— Start of INPUT RECORDS —
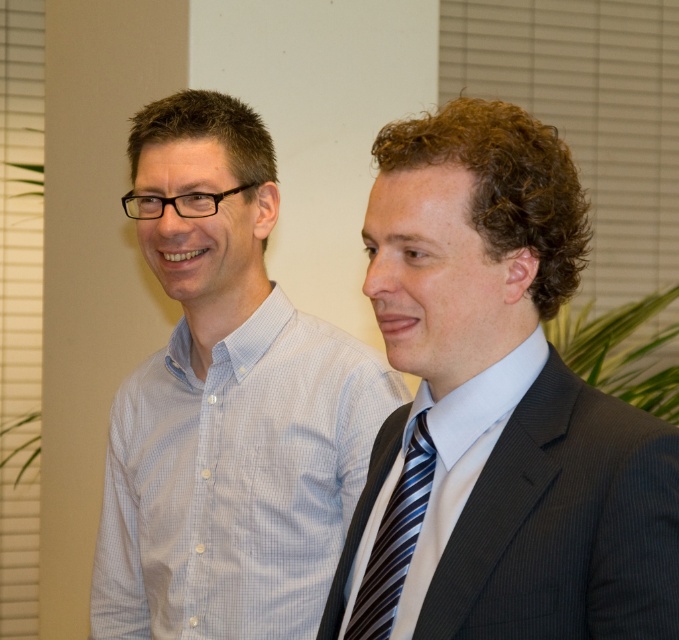
Does light blue woven shirt at right have a lesser height compared to striped silk tie at right?

In fact, light blue woven shirt at right may be taller than striped silk tie at right.

What do you see at coordinates (462, 454) in the screenshot? I see `light blue woven shirt at right` at bounding box center [462, 454].

You are a GUI agent. You are given a task and a screenshot of the screen. Output one action in this format:
    pyautogui.click(x=<x>, y=<y>)
    Task: Click on the light blue woven shirt at right
    This screenshot has height=640, width=679.
    Given the screenshot: What is the action you would take?
    click(x=462, y=454)

Identify the location of light blue woven shirt at right. (462, 454).

Can you confirm if dark gray suit at right is bigger than striped silk tie at right?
— End of INPUT RECORDS —
TASK
Rewrite the listing with every "striped silk tie" switched to "plaid silk tie", keeping everything else unchanged. Leave the pictures out.

WRITTEN REPLY
Does light blue woven shirt at right have a lesser height compared to plaid silk tie at right?

In fact, light blue woven shirt at right may be taller than plaid silk tie at right.

What do you see at coordinates (462, 454) in the screenshot? I see `light blue woven shirt at right` at bounding box center [462, 454].

You are a GUI agent. You are given a task and a screenshot of the screen. Output one action in this format:
    pyautogui.click(x=<x>, y=<y>)
    Task: Click on the light blue woven shirt at right
    This screenshot has height=640, width=679.
    Given the screenshot: What is the action you would take?
    click(x=462, y=454)

Identify the location of light blue woven shirt at right. (462, 454).

Can you confirm if dark gray suit at right is bigger than plaid silk tie at right?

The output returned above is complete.